Stored items from a collection
■ ■ ■ ■

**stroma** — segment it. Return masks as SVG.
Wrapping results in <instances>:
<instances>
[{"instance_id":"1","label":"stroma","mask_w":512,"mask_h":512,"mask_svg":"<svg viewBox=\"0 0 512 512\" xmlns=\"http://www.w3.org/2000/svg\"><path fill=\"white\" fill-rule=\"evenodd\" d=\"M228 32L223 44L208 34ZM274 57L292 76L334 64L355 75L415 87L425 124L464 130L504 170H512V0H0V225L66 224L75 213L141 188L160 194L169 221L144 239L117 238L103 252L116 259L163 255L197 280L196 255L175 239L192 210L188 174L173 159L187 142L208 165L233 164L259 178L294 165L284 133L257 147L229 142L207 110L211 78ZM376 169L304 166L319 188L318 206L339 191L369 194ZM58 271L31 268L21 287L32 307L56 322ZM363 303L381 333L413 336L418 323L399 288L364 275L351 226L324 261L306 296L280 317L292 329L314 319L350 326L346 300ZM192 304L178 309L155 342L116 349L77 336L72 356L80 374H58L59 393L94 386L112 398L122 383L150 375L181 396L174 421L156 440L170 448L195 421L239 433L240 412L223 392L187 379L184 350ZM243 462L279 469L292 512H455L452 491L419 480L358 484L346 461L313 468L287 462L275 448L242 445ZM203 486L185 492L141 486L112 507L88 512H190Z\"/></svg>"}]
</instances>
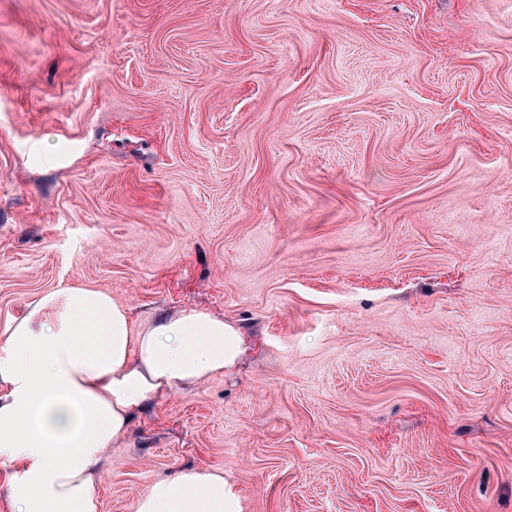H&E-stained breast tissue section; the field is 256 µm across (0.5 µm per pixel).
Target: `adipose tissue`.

■ ■ ■ ■

_EXERCISE TASK_
Omit the pictures, then extract verbatim only those lines that fall between the line containing "H&E-stained breast tissue" and the final line of the records above, both included.

_EXERCISE ANSWER_
H&E-stained breast tissue section; the field is 256 µm across (0.5 µm per pixel).
Target: `adipose tissue`.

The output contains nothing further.